Revision comparison data

□ □ □ □ □ □ □

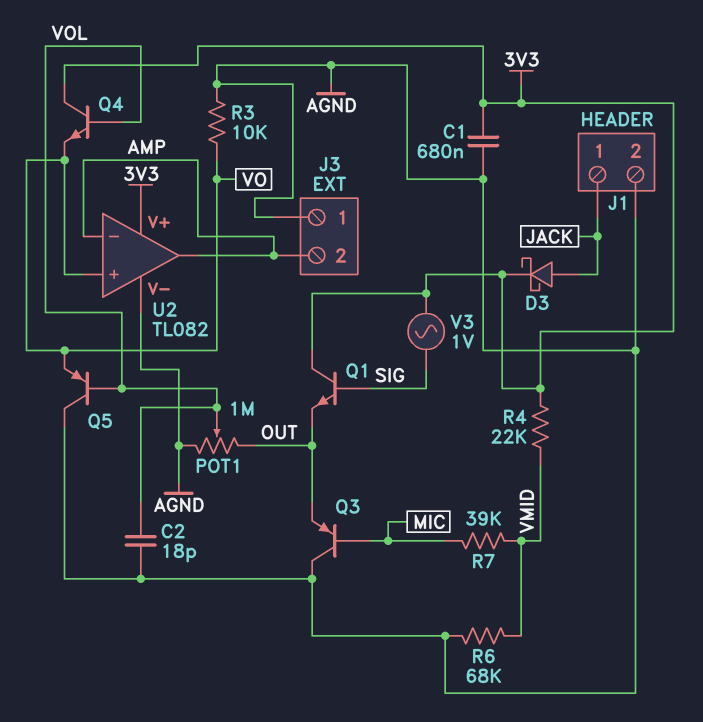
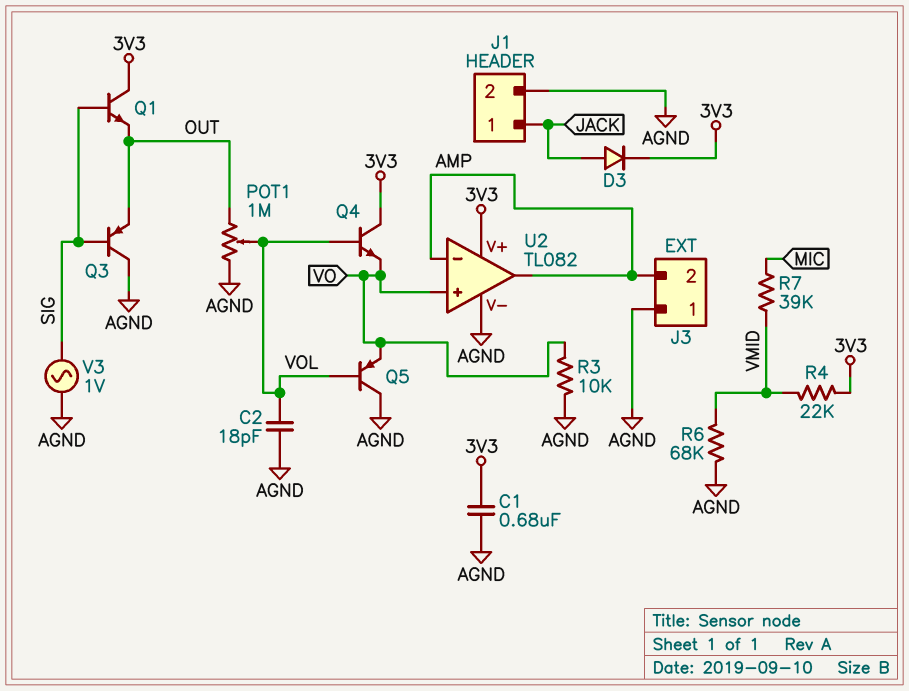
D3: schottky (A JACK, K 3V3) -> diode (A JACK, K 3V3)
Q3: PNP (B MIC, C AGND, E OUT) -> PNP (B SIG, C AGND, E OUT)
V3: AC 1V (3V3, SIG) -> AC 1V (AGND, SIG)

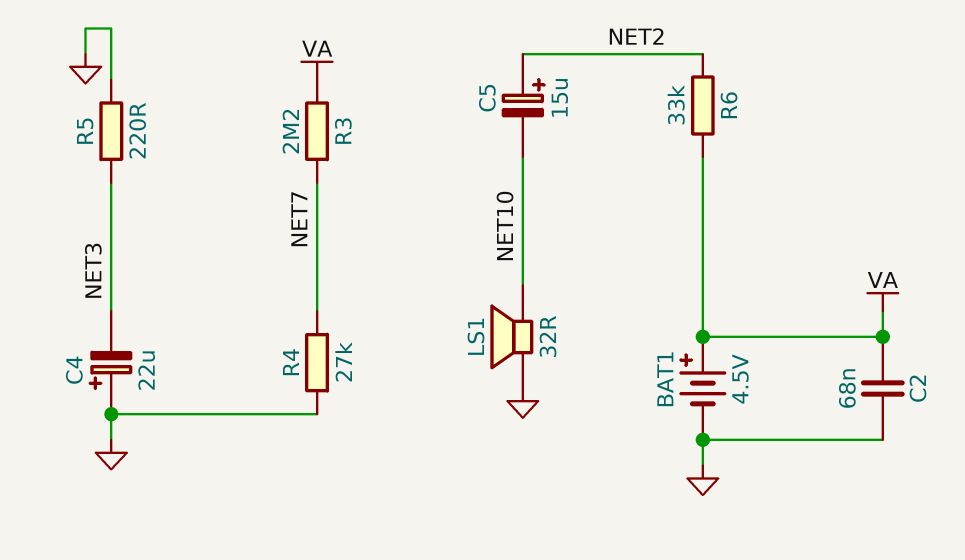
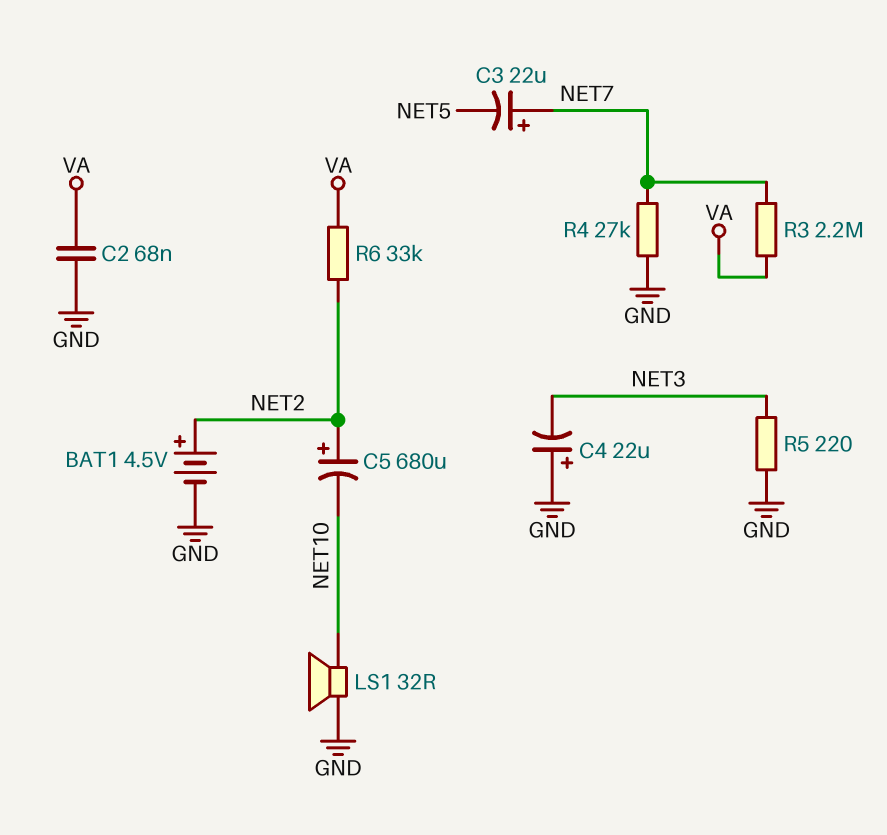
BAT1: 4.5V (plus VA, minus GND) -> 4.5V (plus NET2, minus GND)
C3: none -> 22uF (plus NET7, minus NET5)
C5: 15uF (plus NET2, minus NET10) -> 680uF (plus NET2, minus NET10)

□ □ □ □ □ □ □

### TO DO
Repeat exactly the lines from the line containing "BAT1: 4.5V (plus" through the last line of the records above, including both, and nothing else.

### ANSWER TO THIS EXERCISE
BAT1: 4.5V (plus VA, minus GND) -> 4.5V (plus NET2, minus GND)
C3: none -> 22uF (plus NET7, minus NET5)
C5: 15uF (plus NET2, minus NET10) -> 680uF (plus NET2, minus NET10)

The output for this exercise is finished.